§ Recorded data:
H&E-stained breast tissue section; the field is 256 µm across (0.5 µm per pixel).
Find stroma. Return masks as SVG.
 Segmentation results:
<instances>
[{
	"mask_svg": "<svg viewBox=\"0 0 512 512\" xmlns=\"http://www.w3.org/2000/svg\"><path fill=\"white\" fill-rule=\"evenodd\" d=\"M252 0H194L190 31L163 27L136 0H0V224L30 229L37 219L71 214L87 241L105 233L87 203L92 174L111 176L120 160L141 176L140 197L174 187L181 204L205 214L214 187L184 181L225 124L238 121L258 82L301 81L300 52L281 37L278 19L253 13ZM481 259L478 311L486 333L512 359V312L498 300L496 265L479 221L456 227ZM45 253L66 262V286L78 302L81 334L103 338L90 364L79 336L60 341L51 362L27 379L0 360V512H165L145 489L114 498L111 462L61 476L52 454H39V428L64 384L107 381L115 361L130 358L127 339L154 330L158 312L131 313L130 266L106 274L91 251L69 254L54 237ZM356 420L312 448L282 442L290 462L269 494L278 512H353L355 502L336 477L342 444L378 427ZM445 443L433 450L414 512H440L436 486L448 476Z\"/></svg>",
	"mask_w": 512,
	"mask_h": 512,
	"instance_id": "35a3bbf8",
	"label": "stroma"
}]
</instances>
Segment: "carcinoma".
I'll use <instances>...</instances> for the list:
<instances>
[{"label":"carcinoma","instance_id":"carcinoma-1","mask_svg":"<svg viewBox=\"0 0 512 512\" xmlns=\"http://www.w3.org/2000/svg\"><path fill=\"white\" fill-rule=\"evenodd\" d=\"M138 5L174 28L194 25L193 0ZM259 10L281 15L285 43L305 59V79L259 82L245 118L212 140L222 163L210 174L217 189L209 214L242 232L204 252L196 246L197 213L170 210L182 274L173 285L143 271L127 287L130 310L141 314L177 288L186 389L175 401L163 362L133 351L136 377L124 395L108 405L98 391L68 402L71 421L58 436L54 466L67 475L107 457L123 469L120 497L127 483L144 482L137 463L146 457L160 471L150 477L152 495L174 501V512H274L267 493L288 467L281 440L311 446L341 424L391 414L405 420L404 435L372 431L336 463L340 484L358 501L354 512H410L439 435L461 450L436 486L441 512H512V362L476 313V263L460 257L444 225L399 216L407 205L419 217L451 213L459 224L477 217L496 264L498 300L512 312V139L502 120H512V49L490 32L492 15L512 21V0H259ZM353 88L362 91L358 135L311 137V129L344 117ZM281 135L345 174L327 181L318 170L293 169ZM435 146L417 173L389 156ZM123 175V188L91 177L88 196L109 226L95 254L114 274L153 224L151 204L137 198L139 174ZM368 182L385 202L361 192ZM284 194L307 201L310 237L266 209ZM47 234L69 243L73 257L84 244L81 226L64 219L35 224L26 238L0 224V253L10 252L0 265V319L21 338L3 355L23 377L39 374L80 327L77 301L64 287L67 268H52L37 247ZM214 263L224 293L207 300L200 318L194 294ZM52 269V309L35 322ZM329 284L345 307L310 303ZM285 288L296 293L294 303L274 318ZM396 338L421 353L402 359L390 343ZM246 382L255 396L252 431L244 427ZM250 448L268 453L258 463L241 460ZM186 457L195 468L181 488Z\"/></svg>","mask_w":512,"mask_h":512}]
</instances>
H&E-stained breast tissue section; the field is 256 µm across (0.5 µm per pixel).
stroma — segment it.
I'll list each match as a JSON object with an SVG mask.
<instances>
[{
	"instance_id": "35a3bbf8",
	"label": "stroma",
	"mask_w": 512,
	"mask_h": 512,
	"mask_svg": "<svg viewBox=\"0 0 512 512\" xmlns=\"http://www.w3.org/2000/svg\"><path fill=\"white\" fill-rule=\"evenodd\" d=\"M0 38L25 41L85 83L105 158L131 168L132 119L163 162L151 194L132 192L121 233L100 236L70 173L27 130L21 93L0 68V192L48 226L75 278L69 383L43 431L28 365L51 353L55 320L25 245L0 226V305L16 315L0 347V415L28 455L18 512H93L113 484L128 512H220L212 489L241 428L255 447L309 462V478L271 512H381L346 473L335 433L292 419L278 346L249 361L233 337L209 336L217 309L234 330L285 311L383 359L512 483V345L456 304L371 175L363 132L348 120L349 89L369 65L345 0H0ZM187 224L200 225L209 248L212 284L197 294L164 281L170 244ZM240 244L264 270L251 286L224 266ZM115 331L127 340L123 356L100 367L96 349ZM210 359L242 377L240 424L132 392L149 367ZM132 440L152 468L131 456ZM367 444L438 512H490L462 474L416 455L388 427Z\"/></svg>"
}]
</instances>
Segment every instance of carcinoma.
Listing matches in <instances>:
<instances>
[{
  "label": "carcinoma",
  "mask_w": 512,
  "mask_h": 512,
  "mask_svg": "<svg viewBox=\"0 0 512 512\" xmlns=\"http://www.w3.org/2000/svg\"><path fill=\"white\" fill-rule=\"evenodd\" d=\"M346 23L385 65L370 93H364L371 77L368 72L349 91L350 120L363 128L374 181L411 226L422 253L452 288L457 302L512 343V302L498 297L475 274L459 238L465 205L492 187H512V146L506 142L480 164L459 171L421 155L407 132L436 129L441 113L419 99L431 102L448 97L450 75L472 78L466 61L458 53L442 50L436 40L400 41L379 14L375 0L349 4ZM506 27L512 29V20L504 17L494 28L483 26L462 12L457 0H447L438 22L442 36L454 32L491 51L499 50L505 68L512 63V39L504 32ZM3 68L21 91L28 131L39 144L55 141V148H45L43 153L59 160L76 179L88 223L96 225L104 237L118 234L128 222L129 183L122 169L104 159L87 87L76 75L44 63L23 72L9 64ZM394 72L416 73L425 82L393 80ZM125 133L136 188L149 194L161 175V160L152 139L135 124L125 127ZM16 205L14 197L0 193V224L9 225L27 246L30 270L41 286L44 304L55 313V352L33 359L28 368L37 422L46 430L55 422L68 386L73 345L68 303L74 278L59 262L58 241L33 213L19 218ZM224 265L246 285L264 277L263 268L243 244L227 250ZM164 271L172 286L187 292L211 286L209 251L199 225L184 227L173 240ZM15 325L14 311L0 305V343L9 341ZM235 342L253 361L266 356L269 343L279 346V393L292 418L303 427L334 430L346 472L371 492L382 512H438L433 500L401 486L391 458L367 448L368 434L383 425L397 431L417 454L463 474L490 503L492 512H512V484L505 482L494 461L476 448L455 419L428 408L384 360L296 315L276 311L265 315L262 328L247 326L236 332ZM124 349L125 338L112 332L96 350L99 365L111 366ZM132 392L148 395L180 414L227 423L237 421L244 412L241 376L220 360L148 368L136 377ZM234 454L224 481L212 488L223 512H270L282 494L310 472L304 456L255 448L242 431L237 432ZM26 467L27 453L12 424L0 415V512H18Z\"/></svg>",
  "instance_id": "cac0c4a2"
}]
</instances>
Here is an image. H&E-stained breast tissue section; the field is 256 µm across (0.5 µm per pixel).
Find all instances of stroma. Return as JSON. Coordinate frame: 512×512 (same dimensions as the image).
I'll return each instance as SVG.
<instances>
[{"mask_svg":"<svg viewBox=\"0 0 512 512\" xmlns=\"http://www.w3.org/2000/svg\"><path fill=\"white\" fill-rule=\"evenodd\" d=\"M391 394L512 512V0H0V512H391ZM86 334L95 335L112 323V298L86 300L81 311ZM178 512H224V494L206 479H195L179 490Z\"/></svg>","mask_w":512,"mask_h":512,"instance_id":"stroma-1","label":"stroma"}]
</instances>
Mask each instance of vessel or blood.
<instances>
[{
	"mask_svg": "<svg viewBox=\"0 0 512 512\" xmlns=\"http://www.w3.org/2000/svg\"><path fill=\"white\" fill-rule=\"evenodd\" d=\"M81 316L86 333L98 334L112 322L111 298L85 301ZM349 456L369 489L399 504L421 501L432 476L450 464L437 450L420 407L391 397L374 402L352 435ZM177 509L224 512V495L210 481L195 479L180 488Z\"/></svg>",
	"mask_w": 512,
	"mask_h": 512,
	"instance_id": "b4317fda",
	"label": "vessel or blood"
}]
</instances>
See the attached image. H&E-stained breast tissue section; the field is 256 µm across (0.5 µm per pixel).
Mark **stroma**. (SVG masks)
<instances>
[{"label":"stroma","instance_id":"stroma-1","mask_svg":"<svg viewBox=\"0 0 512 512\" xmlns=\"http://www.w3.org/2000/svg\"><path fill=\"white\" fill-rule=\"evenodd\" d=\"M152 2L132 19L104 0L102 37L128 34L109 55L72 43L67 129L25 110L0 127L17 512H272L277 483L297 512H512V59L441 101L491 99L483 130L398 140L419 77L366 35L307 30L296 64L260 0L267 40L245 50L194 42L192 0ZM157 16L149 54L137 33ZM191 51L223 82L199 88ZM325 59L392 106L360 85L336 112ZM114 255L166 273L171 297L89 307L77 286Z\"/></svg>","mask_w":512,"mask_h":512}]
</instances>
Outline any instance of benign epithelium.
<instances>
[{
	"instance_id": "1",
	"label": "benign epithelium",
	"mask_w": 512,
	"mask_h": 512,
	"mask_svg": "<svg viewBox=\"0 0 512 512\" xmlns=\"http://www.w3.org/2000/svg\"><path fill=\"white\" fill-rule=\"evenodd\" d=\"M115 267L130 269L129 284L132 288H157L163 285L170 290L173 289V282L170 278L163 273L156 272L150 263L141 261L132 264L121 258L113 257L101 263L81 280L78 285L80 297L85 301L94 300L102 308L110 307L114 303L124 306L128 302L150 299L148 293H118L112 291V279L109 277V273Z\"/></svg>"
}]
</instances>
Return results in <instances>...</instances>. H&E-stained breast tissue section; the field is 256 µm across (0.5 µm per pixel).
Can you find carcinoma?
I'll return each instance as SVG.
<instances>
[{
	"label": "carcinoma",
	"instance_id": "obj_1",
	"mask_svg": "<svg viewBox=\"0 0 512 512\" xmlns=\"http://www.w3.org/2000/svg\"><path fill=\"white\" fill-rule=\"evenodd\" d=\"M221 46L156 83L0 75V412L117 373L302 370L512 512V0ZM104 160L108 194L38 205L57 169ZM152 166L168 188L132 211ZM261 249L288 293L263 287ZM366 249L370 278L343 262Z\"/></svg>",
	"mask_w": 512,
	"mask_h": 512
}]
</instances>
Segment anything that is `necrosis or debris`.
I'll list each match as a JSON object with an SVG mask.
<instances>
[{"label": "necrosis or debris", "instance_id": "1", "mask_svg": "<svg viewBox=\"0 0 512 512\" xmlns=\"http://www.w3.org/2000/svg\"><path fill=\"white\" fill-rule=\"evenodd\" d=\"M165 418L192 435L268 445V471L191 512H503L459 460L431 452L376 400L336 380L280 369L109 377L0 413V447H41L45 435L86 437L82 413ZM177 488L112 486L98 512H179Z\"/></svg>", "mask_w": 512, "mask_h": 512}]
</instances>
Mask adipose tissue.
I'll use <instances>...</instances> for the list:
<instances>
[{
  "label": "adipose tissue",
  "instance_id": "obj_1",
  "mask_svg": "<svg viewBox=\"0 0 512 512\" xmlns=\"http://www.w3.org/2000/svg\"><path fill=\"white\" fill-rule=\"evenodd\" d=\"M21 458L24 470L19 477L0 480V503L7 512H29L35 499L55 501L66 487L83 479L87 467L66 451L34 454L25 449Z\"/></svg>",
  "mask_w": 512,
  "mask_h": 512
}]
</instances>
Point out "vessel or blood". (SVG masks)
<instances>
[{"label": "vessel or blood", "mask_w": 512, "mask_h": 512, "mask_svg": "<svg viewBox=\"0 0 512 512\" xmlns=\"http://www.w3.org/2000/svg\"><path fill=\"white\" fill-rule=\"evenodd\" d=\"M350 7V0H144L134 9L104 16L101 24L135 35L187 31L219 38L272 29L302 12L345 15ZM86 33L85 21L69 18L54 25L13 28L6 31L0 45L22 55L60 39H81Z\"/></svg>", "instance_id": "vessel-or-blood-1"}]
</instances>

§ Task statement:
Return the number of lines that include the word "results", and nothing else.

§ Output below:
2